> **REQUIREMENT**:
Return an exact copy of the data, starting at its first line and ending at the line that contains "purple semicircle at", minus any pictures.

┌────────

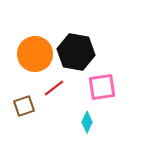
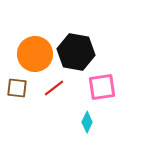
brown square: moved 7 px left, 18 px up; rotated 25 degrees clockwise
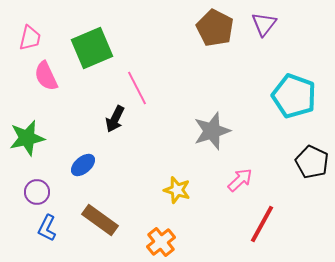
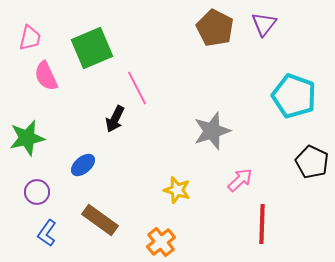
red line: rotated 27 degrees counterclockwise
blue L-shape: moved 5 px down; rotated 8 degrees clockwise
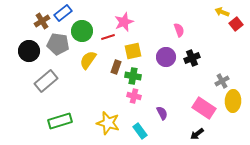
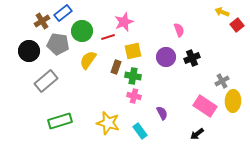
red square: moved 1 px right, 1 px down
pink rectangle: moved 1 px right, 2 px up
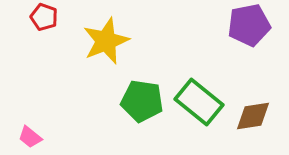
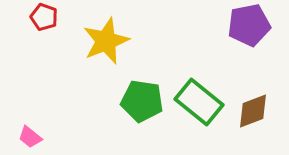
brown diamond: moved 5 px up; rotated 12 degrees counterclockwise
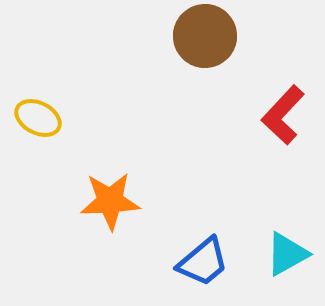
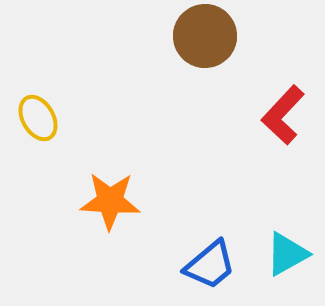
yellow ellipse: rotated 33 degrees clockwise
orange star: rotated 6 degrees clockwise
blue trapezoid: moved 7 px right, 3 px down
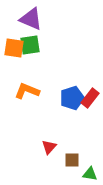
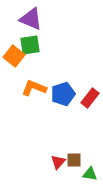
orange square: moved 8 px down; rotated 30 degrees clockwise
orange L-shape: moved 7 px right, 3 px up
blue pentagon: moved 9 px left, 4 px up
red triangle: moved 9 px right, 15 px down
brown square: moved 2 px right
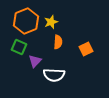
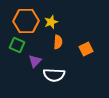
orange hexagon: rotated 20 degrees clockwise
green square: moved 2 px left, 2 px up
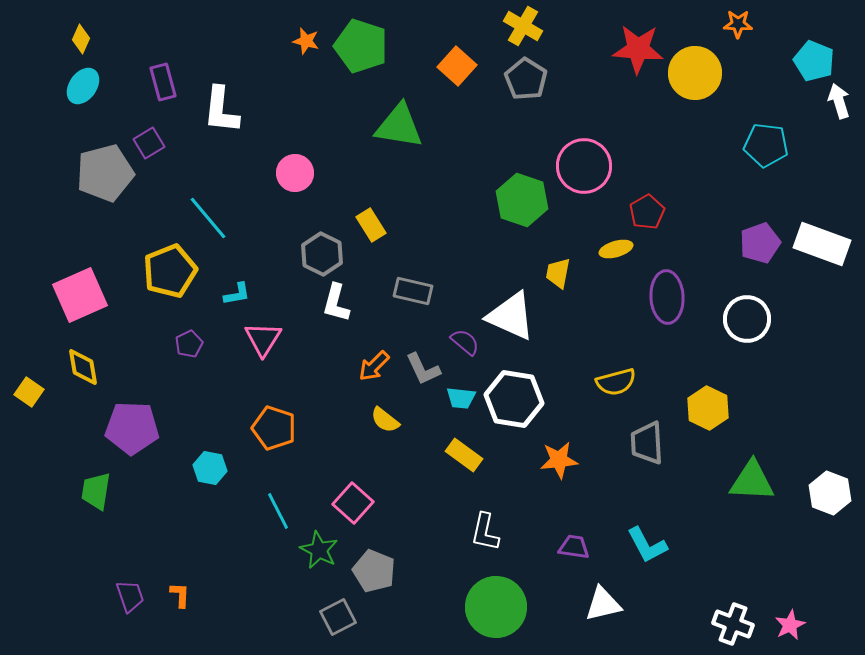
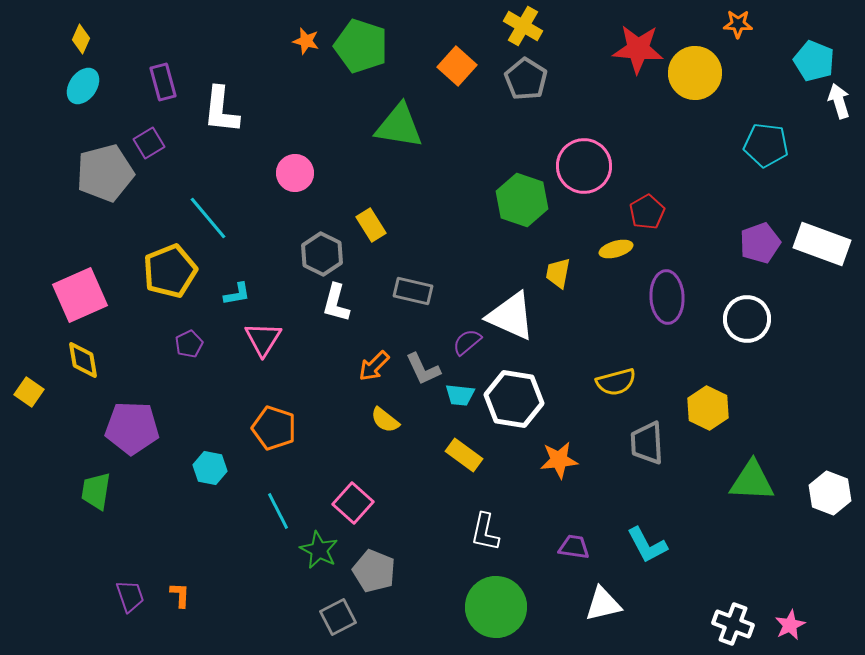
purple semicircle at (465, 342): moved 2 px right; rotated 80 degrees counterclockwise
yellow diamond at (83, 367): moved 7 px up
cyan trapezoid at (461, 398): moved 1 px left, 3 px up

└────────

> **TASK RESPONSE**:
brown square: moved 7 px left, 18 px up; rotated 25 degrees clockwise
red line: rotated 27 degrees counterclockwise
blue L-shape: moved 5 px down; rotated 8 degrees clockwise
red square: moved 1 px right, 1 px down
pink rectangle: moved 1 px right, 2 px up
brown diamond: moved 5 px up; rotated 12 degrees counterclockwise
yellow ellipse: rotated 33 degrees clockwise
orange star: rotated 6 degrees clockwise
blue trapezoid: moved 7 px right, 3 px down
orange square: moved 8 px down; rotated 30 degrees clockwise
orange L-shape: moved 7 px right, 3 px up
blue pentagon: moved 9 px left, 4 px up
red triangle: moved 9 px right, 15 px down
brown square: moved 2 px right
orange hexagon: rotated 20 degrees clockwise
green square: moved 2 px left, 2 px up
purple semicircle at (465, 342): moved 2 px right; rotated 80 degrees counterclockwise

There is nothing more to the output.